**DIRECTIONS FOR THIS TASK**: Every line of the entries below that includes "square" belongs in the answer, copied as written.
DATA START
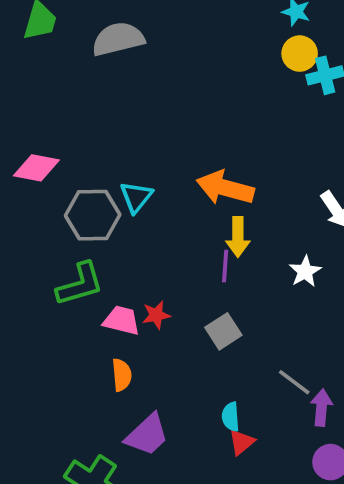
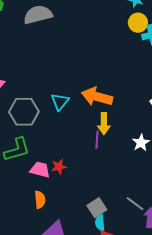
cyan triangle: (136, 197) -> (60, 102), moved
gray square: (223, 331) -> (97, 208), moved

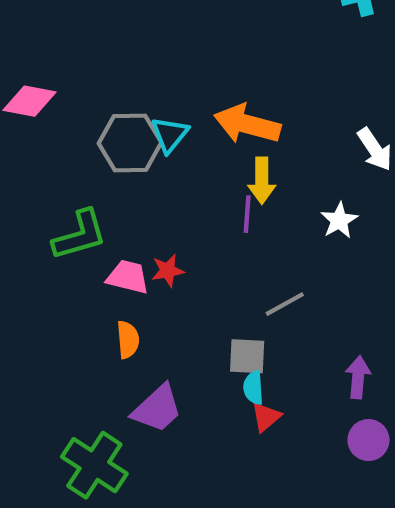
gray hexagon: (24, 112) -> (130, 143), moved
gray line: (135, 204) -> (285, 304), moved, turned -66
gray square: (97, 208) -> (247, 356), turned 36

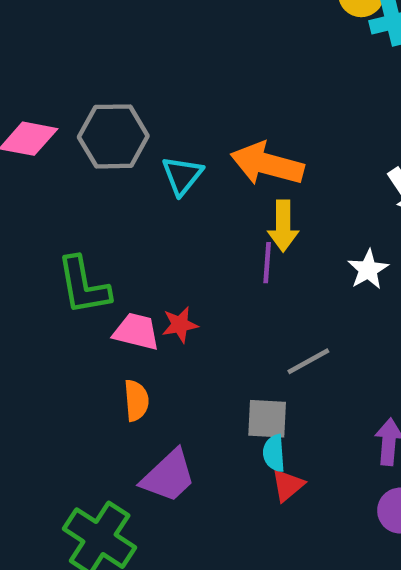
gray hexagon: (130, 143) -> (113, 136), moved
green L-shape: (80, 235) -> (83, 286), turned 96

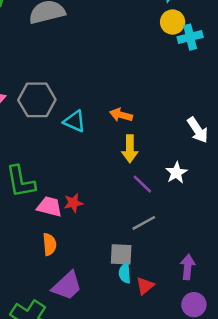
orange arrow: (267, 164) -> (121, 115), size x0.6
cyan triangle: (182, 175) -> (75, 121), turned -45
purple line: (267, 263) -> (142, 184), moved, turned -50
red triangle: (288, 485) -> (145, 286), moved

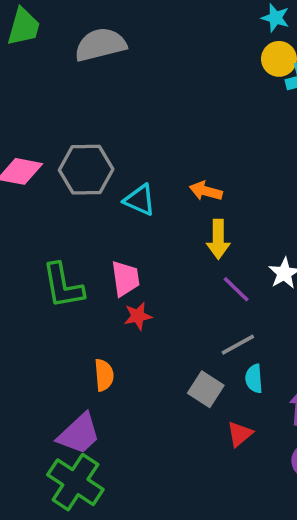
pink trapezoid: (49, 207) -> (125, 279), moved, turned 68
gray square: (121, 254) -> (206, 389), turned 30
cyan semicircle: (125, 273) -> (254, 379), moved
purple trapezoid: (67, 286) -> (79, 434), moved

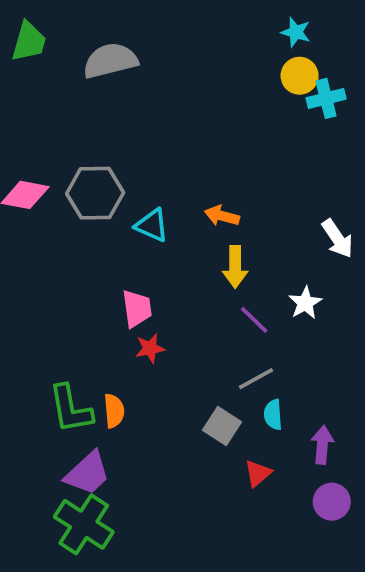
green L-shape: (63, 286) -> (71, 409), moved

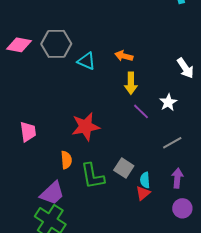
pink trapezoid: (137, 309) -> (28, 132), moved
red star: (150, 348) -> (85, 127), size x1.8
gray line: (256, 379) -> (172, 143), moved
green L-shape: (71, 409) -> (93, 176), moved
cyan semicircle: (273, 415) -> (145, 180), moved

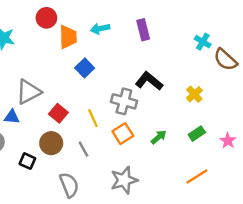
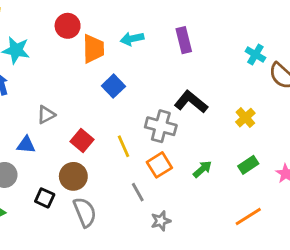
gray triangle: (29, 92) -> (46, 115), size x0.6
gray line: (83, 149) -> (138, 192), moved
gray star: (124, 180) -> (161, 221), size x0.6
gray semicircle: (69, 185) -> (85, 212), moved

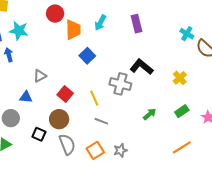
cyan arrow: (132, 39) -> (100, 23), turned -49
orange square: (159, 165) -> (95, 150), moved
gray line: (138, 192) -> (101, 121), moved, turned -40

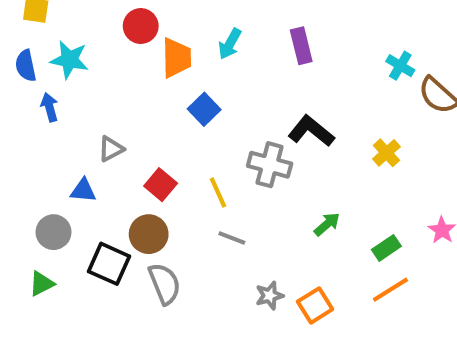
green rectangle: (182, 111) -> (386, 248), moved
black square: (39, 134) -> (109, 264), size x1.5
orange square: (95, 150) -> (315, 305), moved

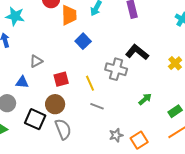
red square: (161, 185) -> (61, 79), turned 35

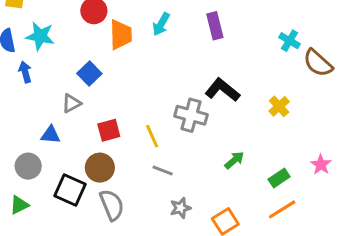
blue square: (83, 41) -> (89, 73), moved
gray star: (116, 135) -> (180, 208), moved

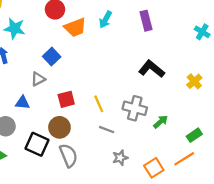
orange trapezoid: (121, 35) -> (75, 27), turned 70
gray cross: (191, 115) -> (135, 108), moved
orange line: (282, 209) -> (184, 159), moved

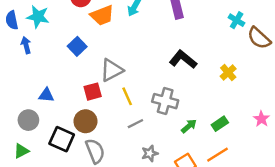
gray triangle: (38, 79) -> (112, 70), moved, size x1.5
green arrow: (161, 122) -> (189, 126), moved
gray line: (107, 130) -> (135, 124), turned -48
green rectangle: (194, 135) -> (220, 124), moved

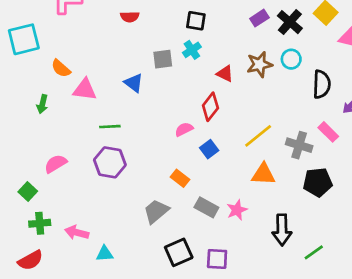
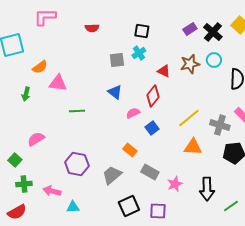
orange semicircle: (61, 68) -> (40, 67), turned -77
blue triangle: (134, 83) -> (115, 92), moved
purple hexagon: (110, 162) -> (77, 164), moved
pink star: (237, 210) -> (175, 184), moved

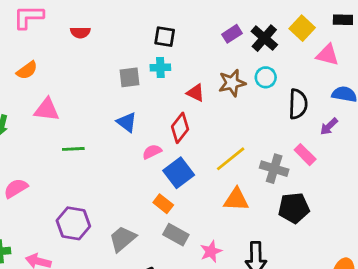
red semicircle: (92, 28) -> (80, 32), moved
cyan cross: (139, 53) -> (160, 68), turned 32
orange semicircle: (40, 67) -> (27, 70), moved
blue square: (152, 128) -> (179, 173), size x1.5
orange rectangle: (130, 150) -> (163, 204), moved

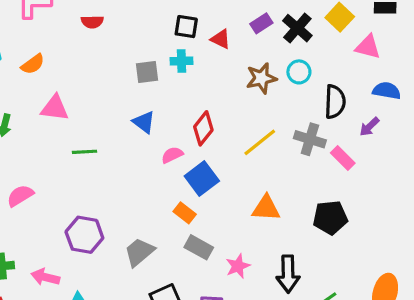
red triangle: (195, 93) -> (221, 39), moved
yellow line: (231, 159) -> (260, 142), moved
gray cross: (274, 169) -> (310, 139), moved

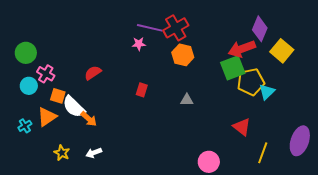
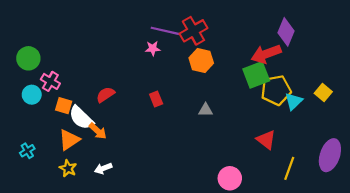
yellow square: (282, 51) -> (323, 92), moved, size x0.7
red semicircle: (93, 73) -> (105, 95), moved
red rectangle: (142, 90) -> (156, 99), turned -40
orange triangle: (47, 117) -> (69, 140), moved
cyan cross: (25, 126) -> (27, 151), moved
DATA END
**ANSWER SPACE**:
gray square: (223, 331) -> (97, 208), moved
gray square: (97, 208) -> (247, 356), turned 36
gray square: (121, 254) -> (206, 389), turned 30
orange square: (159, 165) -> (95, 150), moved
black square: (39, 134) -> (109, 264), size x1.5
orange square: (95, 150) -> (315, 305), moved
red square: (161, 185) -> (61, 79), turned 35
blue square: (83, 41) -> (89, 73), moved
blue square: (152, 128) -> (179, 173), size x1.5
yellow square: (282, 51) -> (323, 92), moved, size x0.7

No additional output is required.